§ What you are asked to do
When you output the records, match them exactly and omit any picture they include.

-*-*-

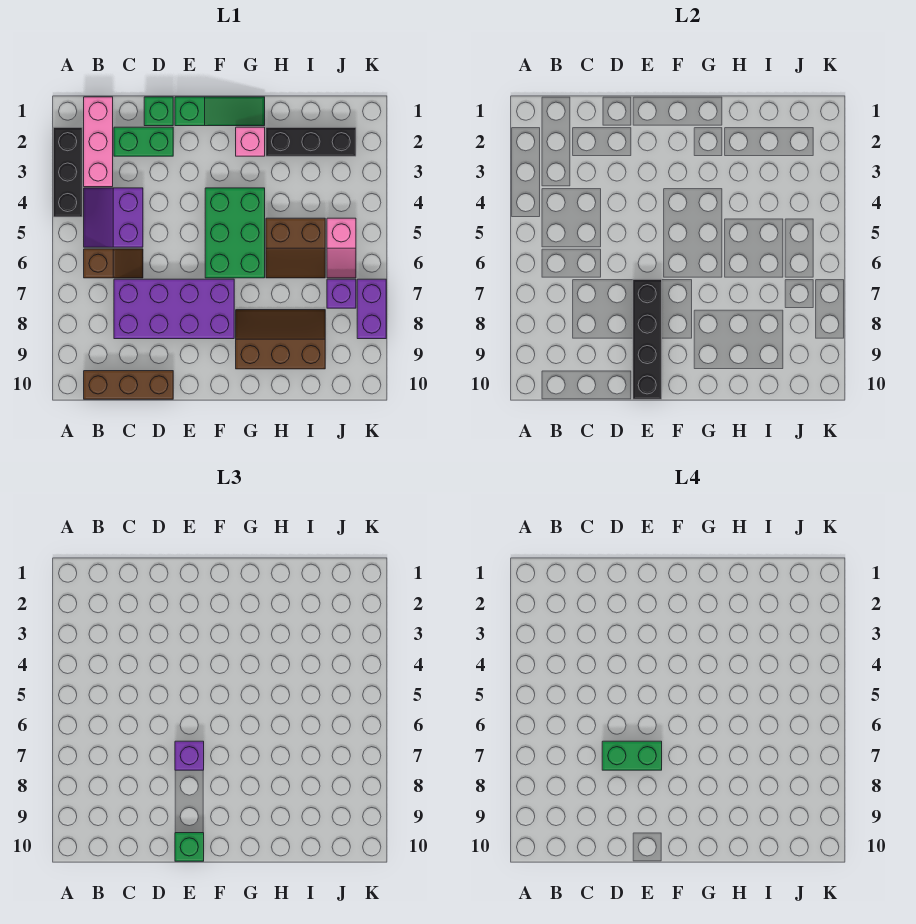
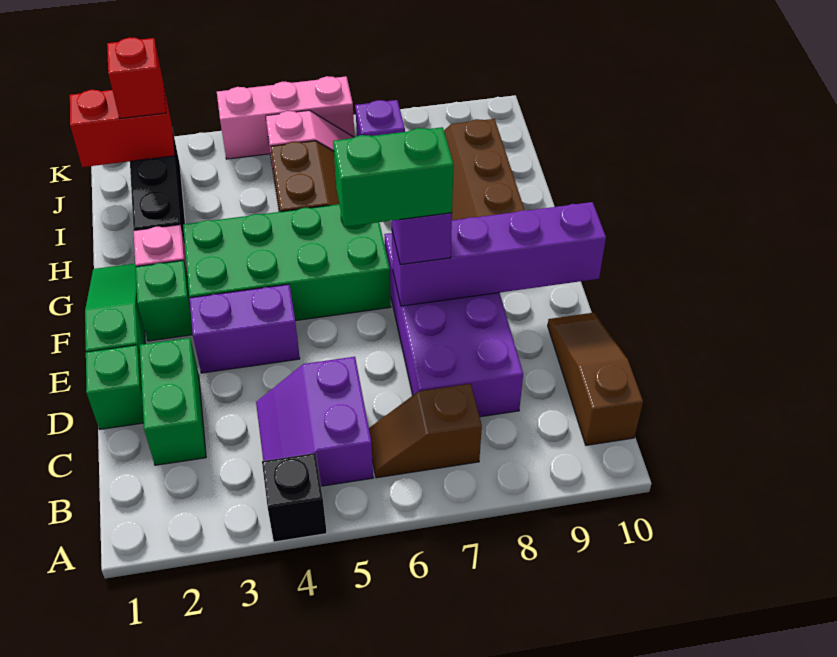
black brick A2:A4 level 1 -> black brick A4 level 1
pink brick B1:B3 level 1 -> pink brick K4:K6 level 1
purple slope B4:C5 level 1 top C -> purple slope B4:C5 level 1 top 5
brown slope B6:C6 level 1 top B -> brown slope B6:B7 level 1 top 7
brown brick B10:D10 level 1 -> brown slope B10:D10 level 1 top B
green brick D7:E7 level 4 -> green brick E6:E7 level 4
black brick E7:E10 level 2 -> purple brick E7:E10 level 2
green brick E10 level 3 -> green brick F2 level 1
green brick F4:G6 level 1 -> green brick F3:G6 level 1
none -> red brick J1:J2 level 2
none -> red brick J2 level 3
purple brick K7:K8 level 1 -> purple brick E3:E4 level 1

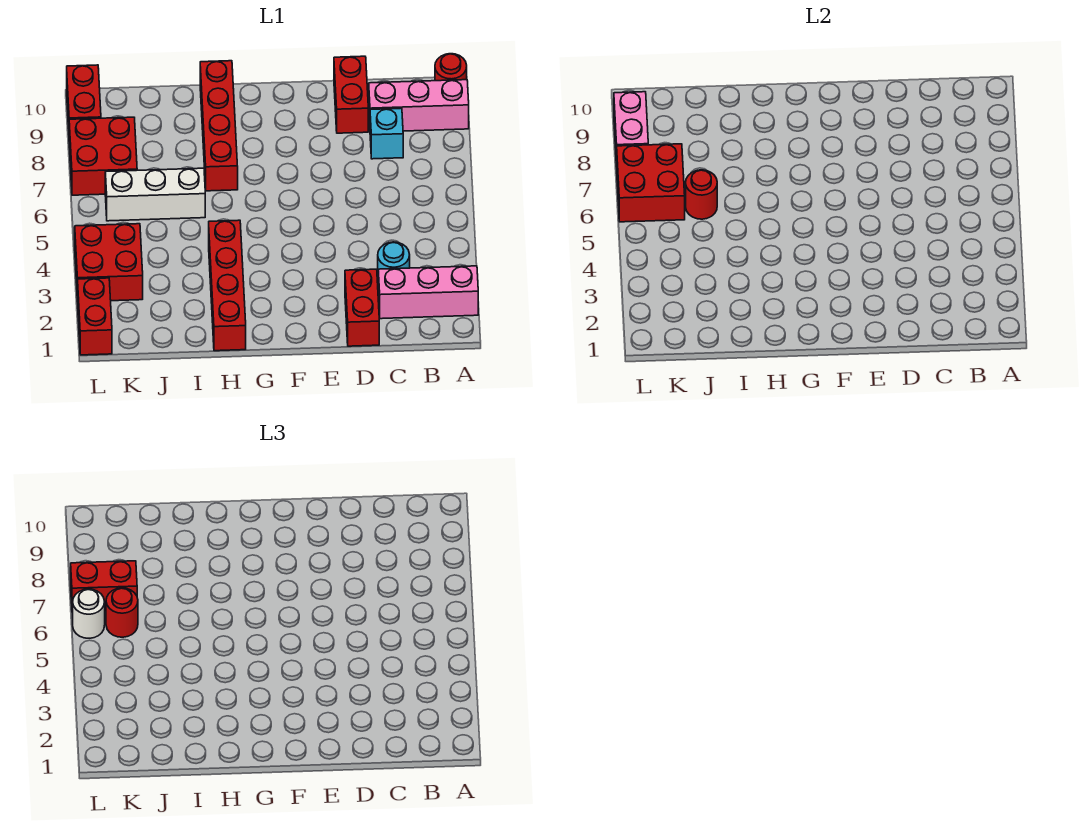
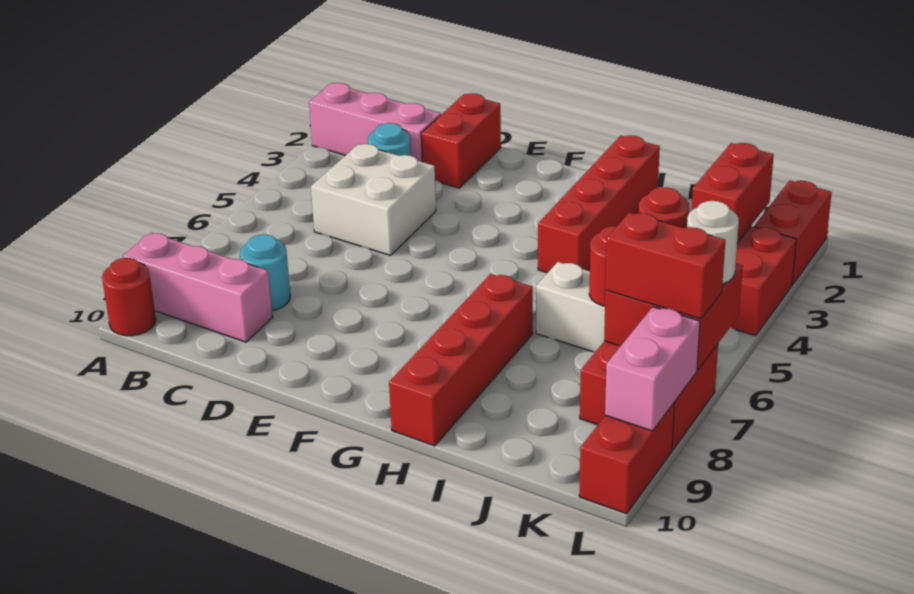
none -> white brick C4:D5 level 1
cyan brick C8 level 1 -> cyan round brick C8 level 1
red brick D9:D10 level 1 -> red brick K2:K3 level 2

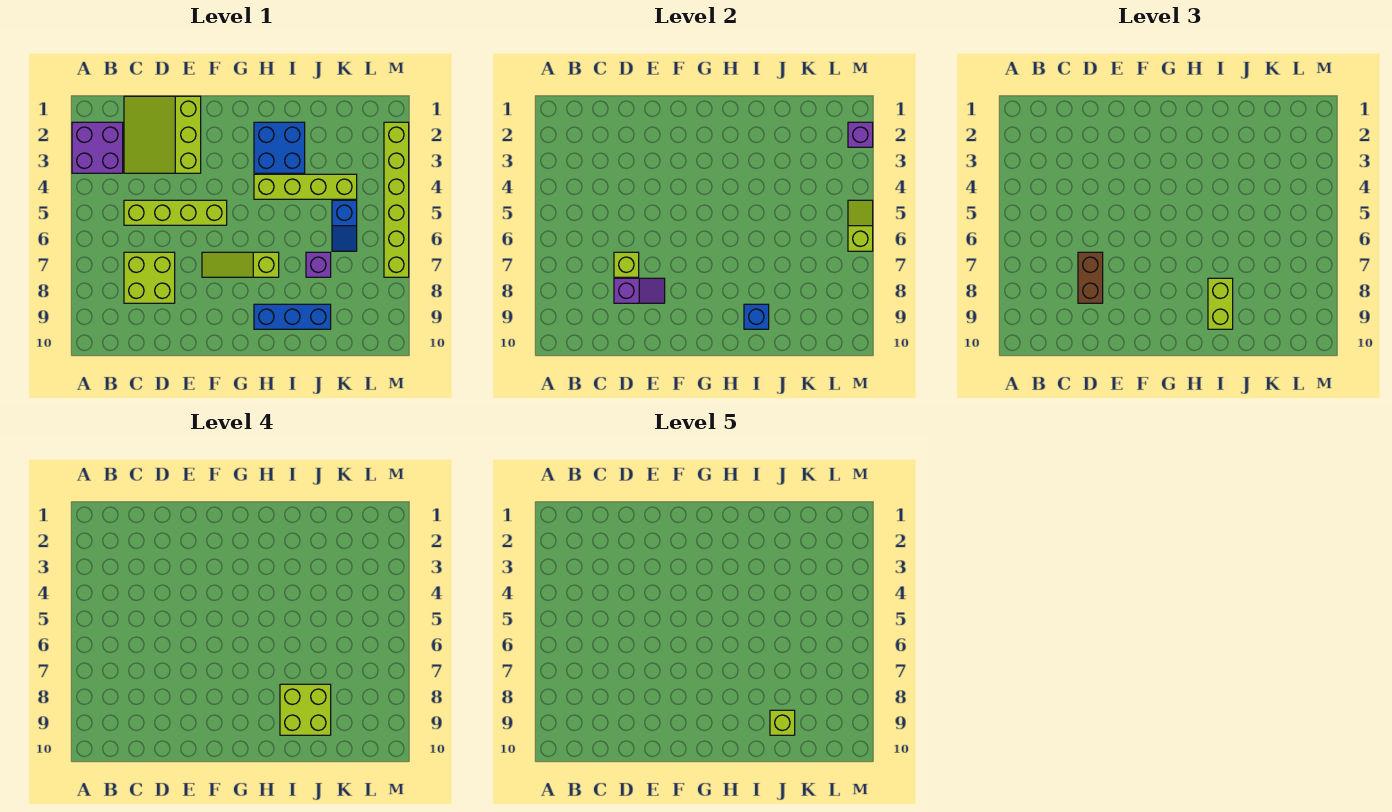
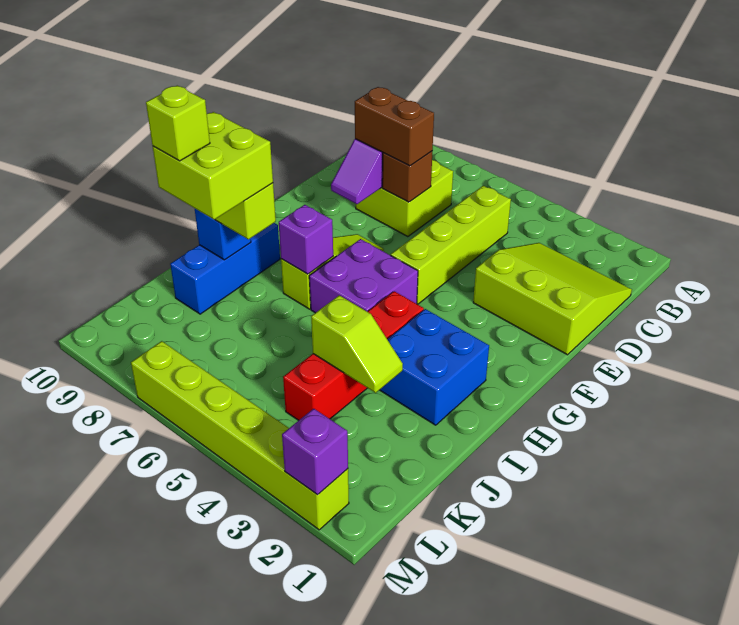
purple brick A2:B3 level 1 -> purple brick G5:H6 level 1
lime brick D7 level 2 -> brown brick D7 level 2
lime brick H4:K4 level 1 -> red brick H4:K4 level 1
purple brick J7 level 1 -> purple brick H7 level 2
blue slope K5:K6 level 1 top 5 -> none
lime slope M5:M6 level 2 top 6 -> lime slope J3:J4 level 2 top 4

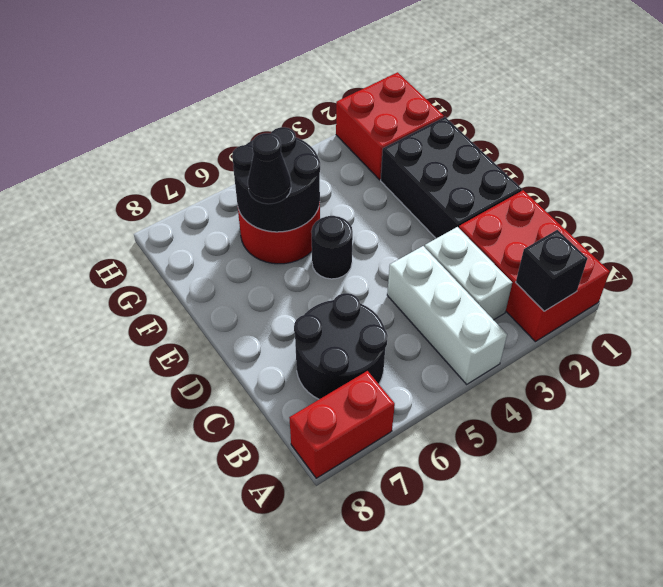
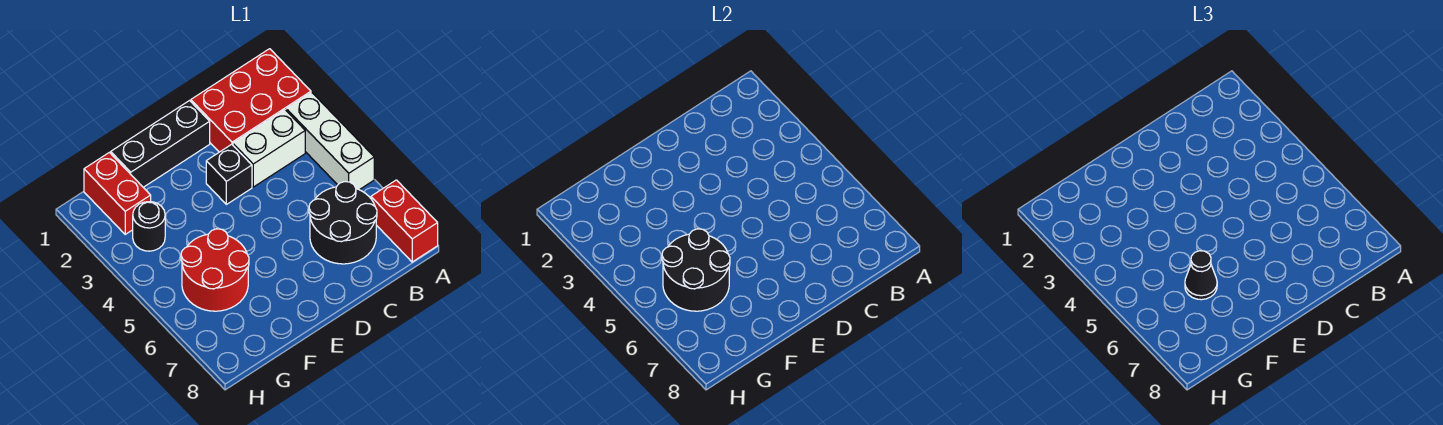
black brick A2 level 2 -> black brick D3 level 1
white brick A4:C4 level 1 -> white brick A3:A5 level 1
black brick D1:F2 level 1 -> black brick D1:F1 level 1
black round brick E5 level 1 -> black round brick G3 level 1
red brick G1:H2 level 1 -> red brick G1:G2 level 1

-*-*-

§ Response below
black brick A2:A4 level 1 -> black brick A4 level 1
pink brick B1:B3 level 1 -> pink brick K4:K6 level 1
purple slope B4:C5 level 1 top C -> purple slope B4:C5 level 1 top 5
brown slope B6:C6 level 1 top B -> brown slope B6:B7 level 1 top 7
brown brick B10:D10 level 1 -> brown slope B10:D10 level 1 top B
green brick D7:E7 level 4 -> green brick E6:E7 level 4
black brick E7:E10 level 2 -> purple brick E7:E10 level 2
green brick E10 level 3 -> green brick F2 level 1
green brick F4:G6 level 1 -> green brick F3:G6 level 1
none -> red brick J1:J2 level 2
none -> red brick J2 level 3
purple brick K7:K8 level 1 -> purple brick E3:E4 level 1

none -> white brick C4:D5 level 1
cyan brick C8 level 1 -> cyan round brick C8 level 1
red brick D9:D10 level 1 -> red brick K2:K3 level 2

purple brick A2:B3 level 1 -> purple brick G5:H6 level 1
lime brick D7 level 2 -> brown brick D7 level 2
lime brick H4:K4 level 1 -> red brick H4:K4 level 1
purple brick J7 level 1 -> purple brick H7 level 2
blue slope K5:K6 level 1 top 5 -> none
lime slope M5:M6 level 2 top 6 -> lime slope J3:J4 level 2 top 4

black brick A2 level 2 -> black brick D3 level 1
white brick A4:C4 level 1 -> white brick A3:A5 level 1
black brick D1:F2 level 1 -> black brick D1:F1 level 1
black round brick E5 level 1 -> black round brick G3 level 1
red brick G1:H2 level 1 -> red brick G1:G2 level 1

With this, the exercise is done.